● Data for this exercise
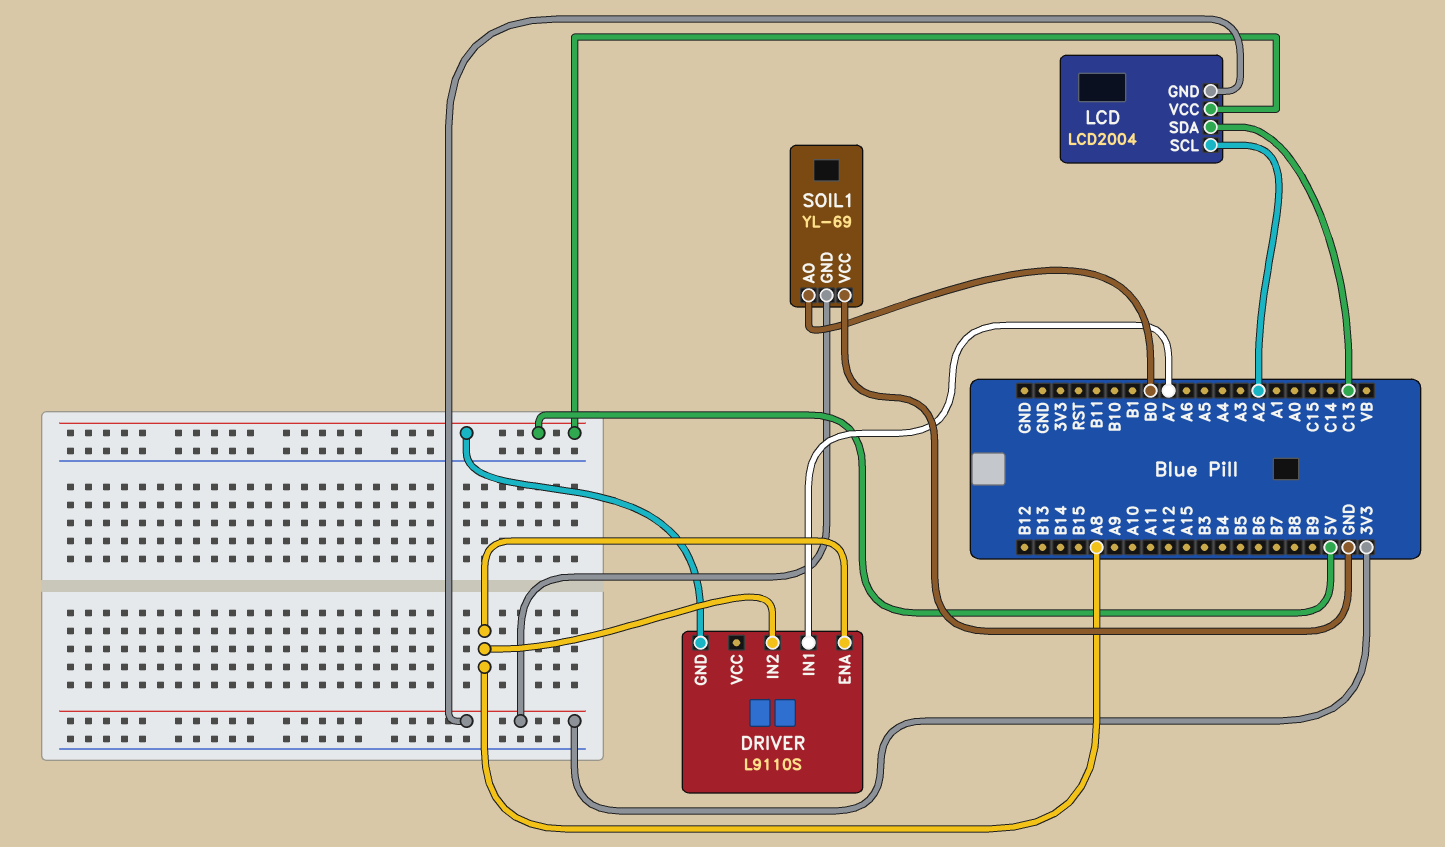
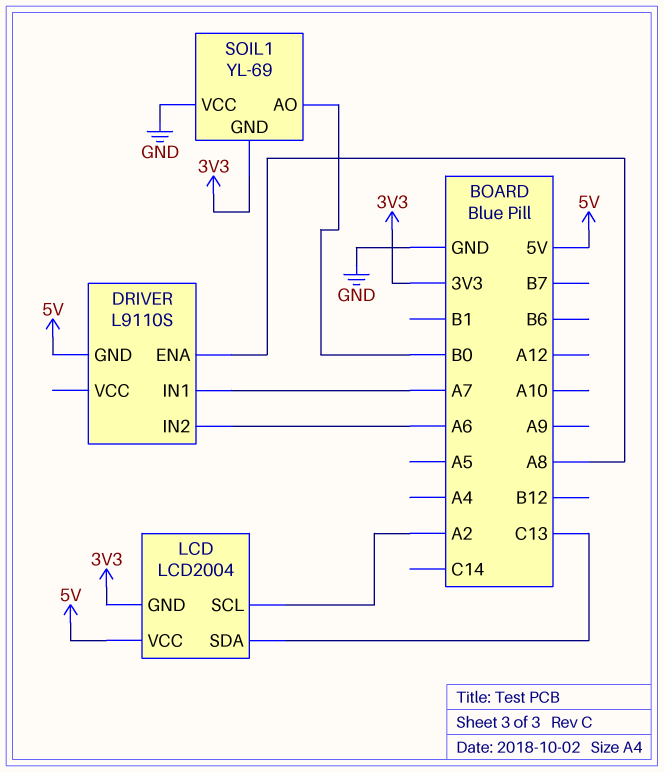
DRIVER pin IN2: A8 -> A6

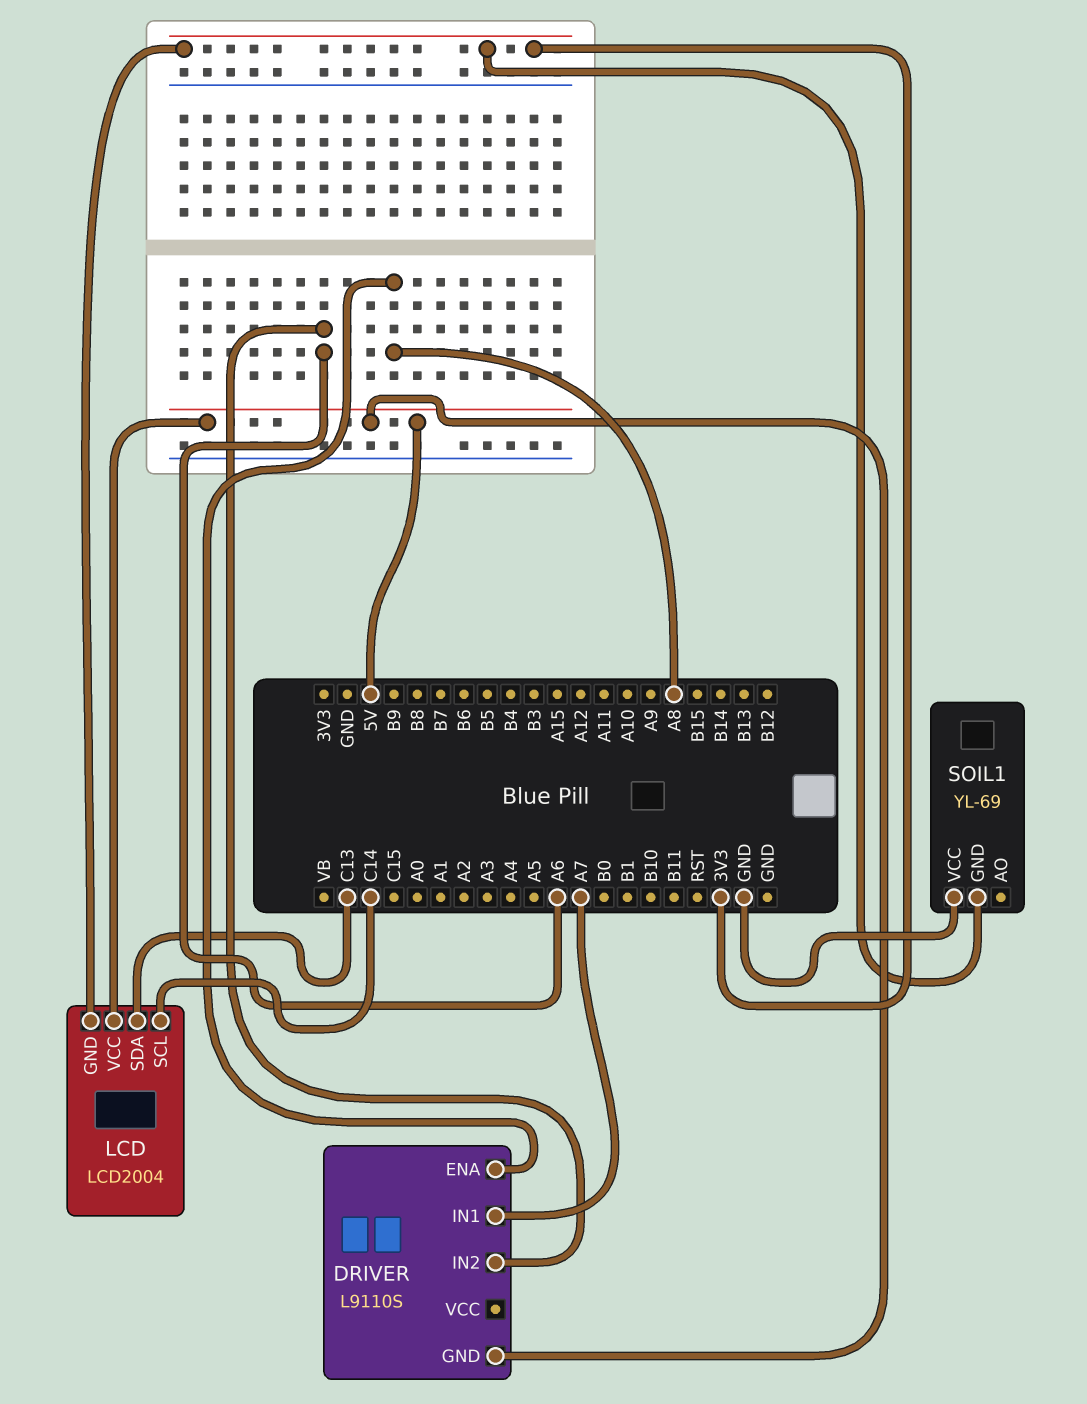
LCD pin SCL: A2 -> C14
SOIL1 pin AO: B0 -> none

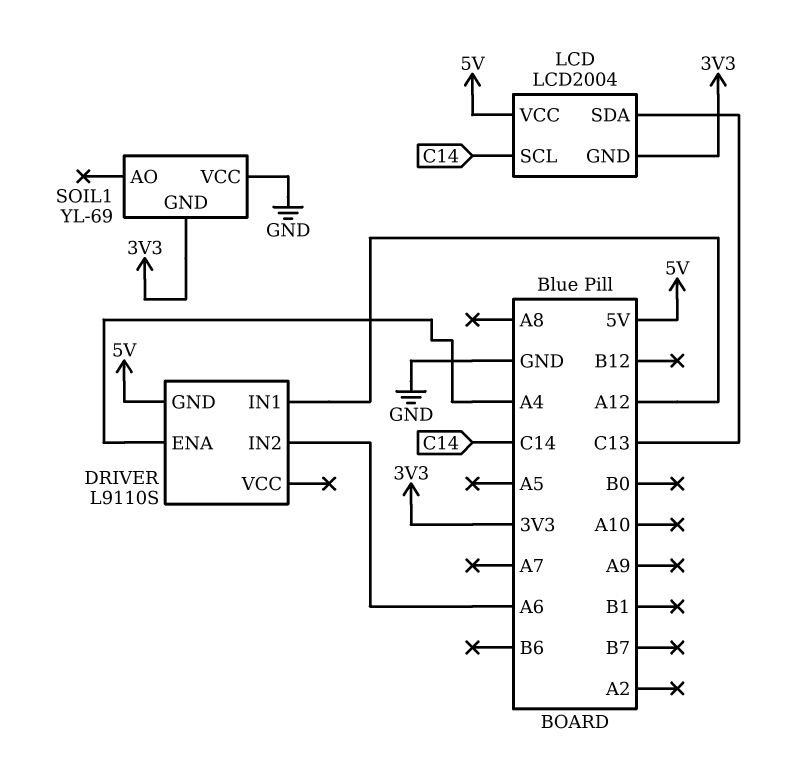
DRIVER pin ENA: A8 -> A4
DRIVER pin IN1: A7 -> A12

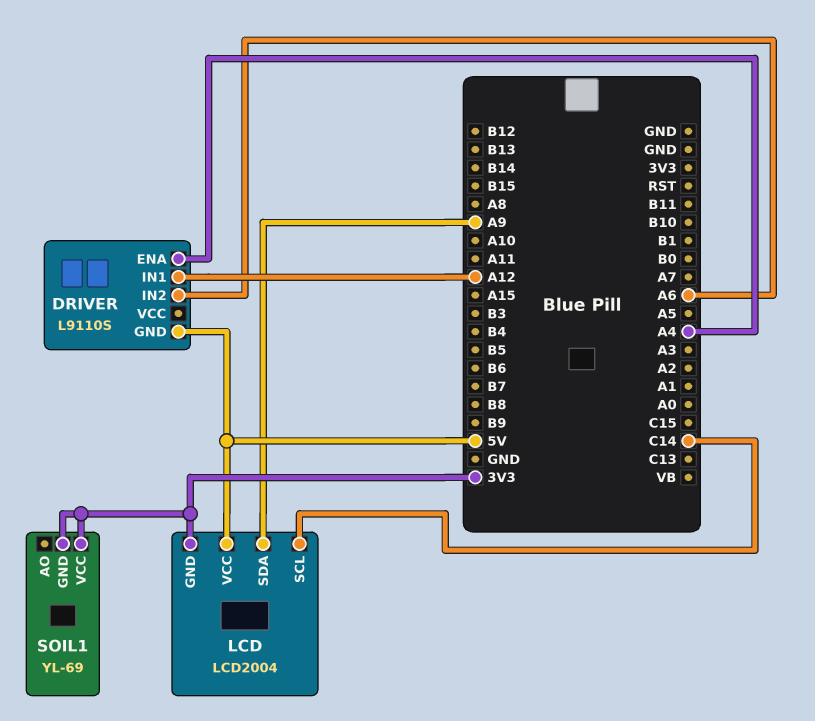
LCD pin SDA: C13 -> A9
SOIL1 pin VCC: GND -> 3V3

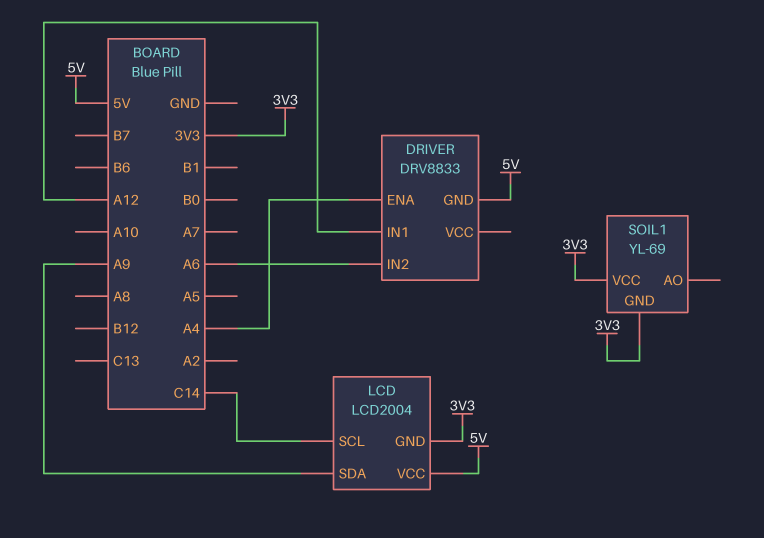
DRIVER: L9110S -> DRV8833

● Work instruction
Word-for-word restatement: every line from the one with "DRIVER pin ENA: A8 -> A4" through the final line of the data, both ends included, pictures excluded.

● Answer section
DRIVER pin ENA: A8 -> A4
DRIVER pin IN1: A7 -> A12

LCD pin SDA: C13 -> A9
SOIL1 pin VCC: GND -> 3V3

DRIVER: L9110S -> DRV8833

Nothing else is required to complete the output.